◆ **RECORDS FOR THE TASK**
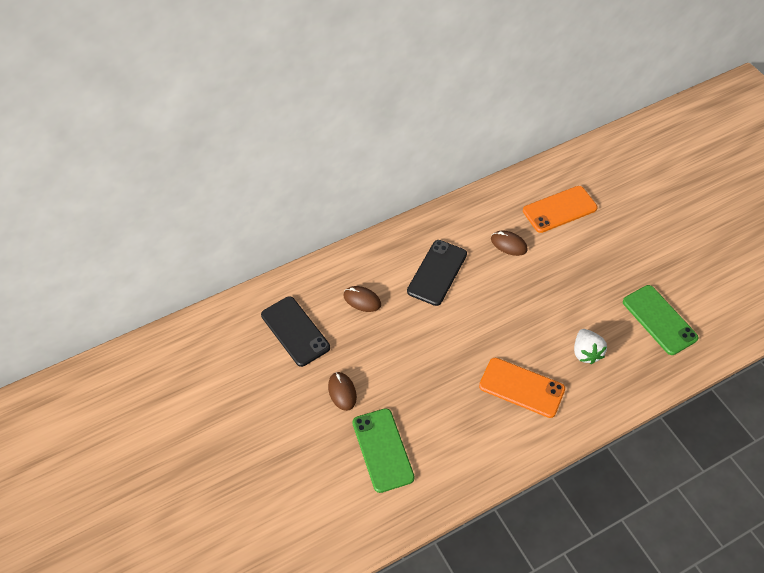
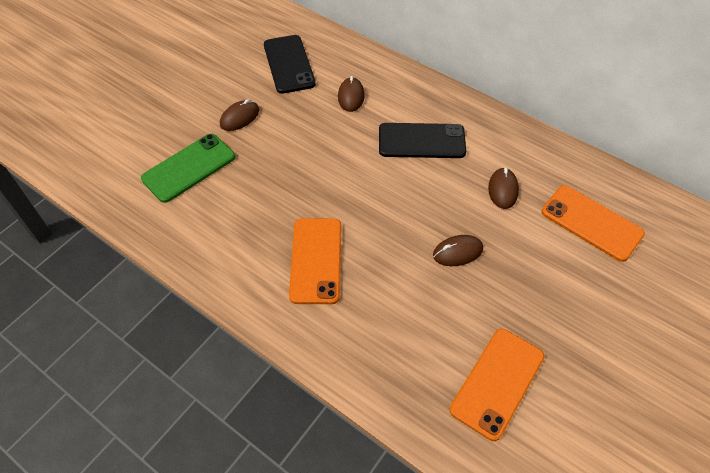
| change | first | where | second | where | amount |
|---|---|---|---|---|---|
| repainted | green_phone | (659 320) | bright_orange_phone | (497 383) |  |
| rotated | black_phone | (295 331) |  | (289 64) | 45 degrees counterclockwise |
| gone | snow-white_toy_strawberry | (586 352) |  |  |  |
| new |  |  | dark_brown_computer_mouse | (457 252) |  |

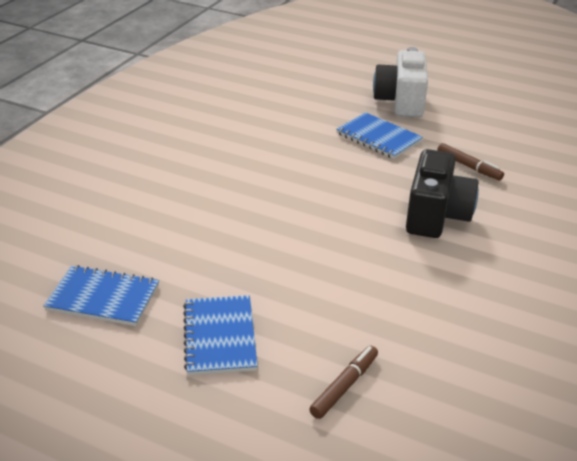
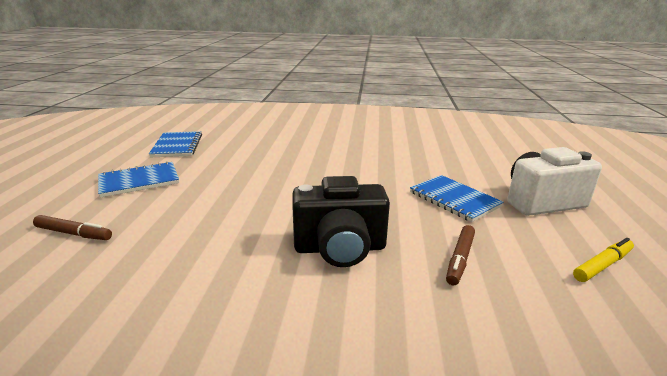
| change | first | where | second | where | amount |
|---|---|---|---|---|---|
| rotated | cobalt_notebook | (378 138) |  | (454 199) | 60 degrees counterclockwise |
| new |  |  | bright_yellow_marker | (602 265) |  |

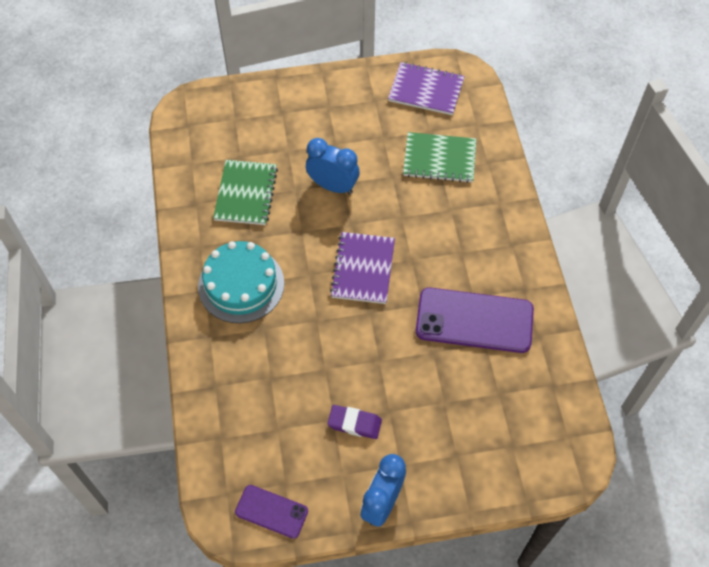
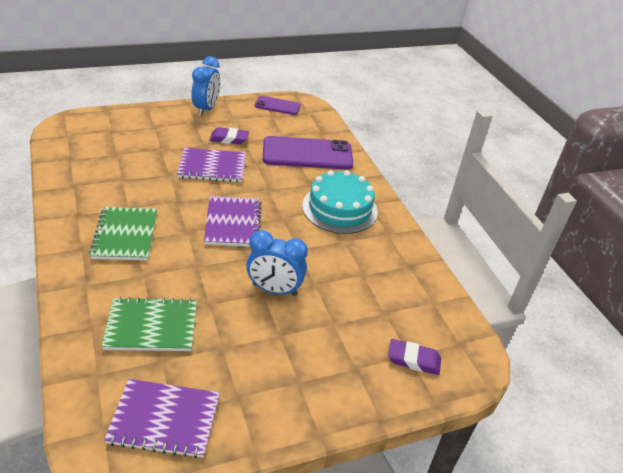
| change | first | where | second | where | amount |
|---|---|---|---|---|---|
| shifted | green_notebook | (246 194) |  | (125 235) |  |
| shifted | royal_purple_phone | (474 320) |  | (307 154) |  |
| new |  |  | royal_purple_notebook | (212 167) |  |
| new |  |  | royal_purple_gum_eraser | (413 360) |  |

◆ **ASSIGNMENT**
Starting with the first line of the records above and stopping after the line containing "dark_brown_computer_mouse | (457", repeat every line exactly and leave out the pictures.

◆ **COMPLETED EXERCISE**
| change | first | where | second | where | amount |
|---|---|---|---|---|---|
| repainted | green_phone | (659 320) | bright_orange_phone | (497 383) |  |
| rotated | black_phone | (295 331) |  | (289 64) | 45 degrees counterclockwise |
| gone | snow-white_toy_strawberry | (586 352) |  |  |  |
| new |  |  | dark_brown_computer_mouse | (457 252) |  |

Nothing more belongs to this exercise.